Assignment:
Write out exactly the lines of the entries below from the one holding "black egg: 7 -> 9" to the one holding "turquoise egg: 6 -> 7", inclusive, and leave out all other lines.

Material for this task:
⁂

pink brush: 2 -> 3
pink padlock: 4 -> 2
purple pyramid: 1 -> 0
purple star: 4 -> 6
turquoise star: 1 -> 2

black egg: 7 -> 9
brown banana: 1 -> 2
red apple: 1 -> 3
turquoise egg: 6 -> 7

⁂

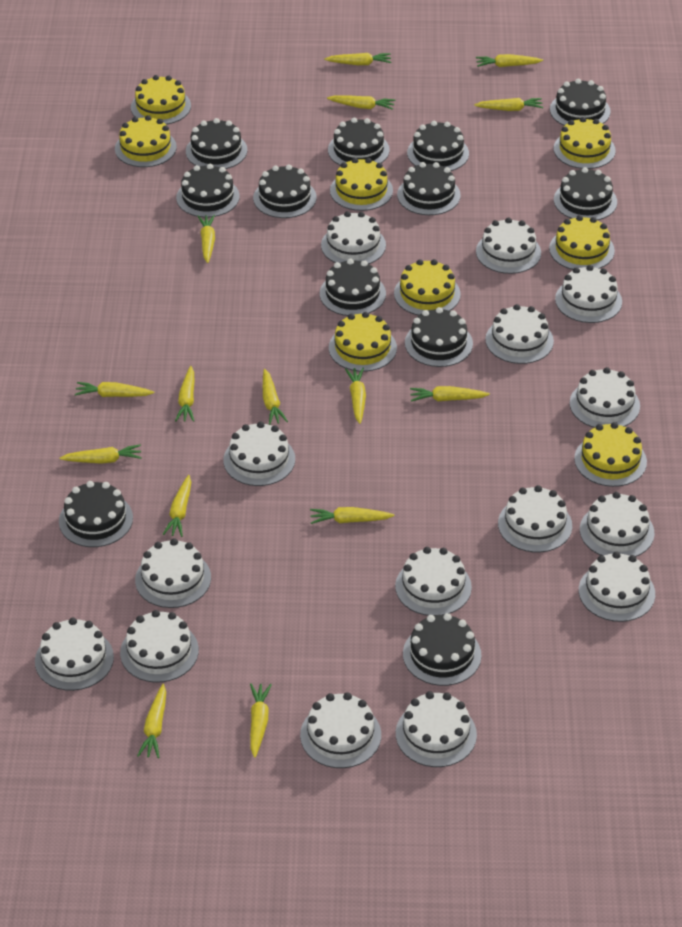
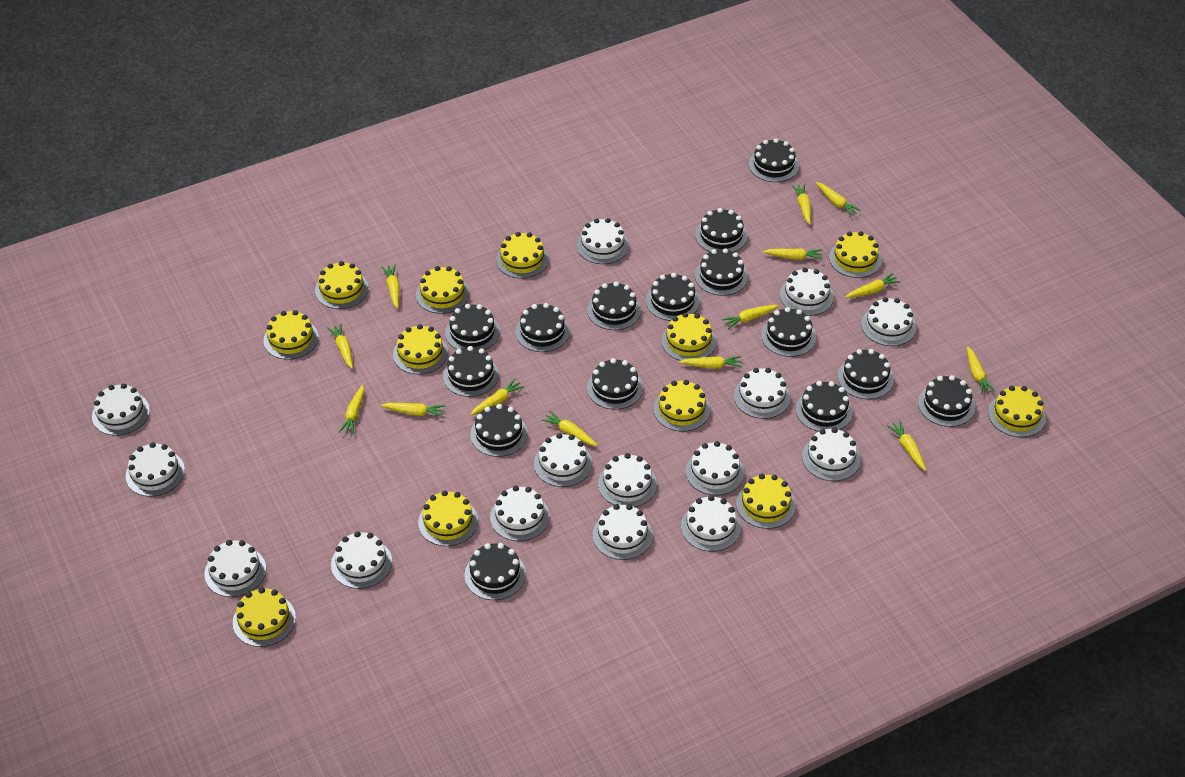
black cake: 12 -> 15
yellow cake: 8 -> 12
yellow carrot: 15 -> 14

⁂

Answer section:
black egg: 7 -> 9
brown banana: 1 -> 2
red apple: 1 -> 3
turquoise egg: 6 -> 7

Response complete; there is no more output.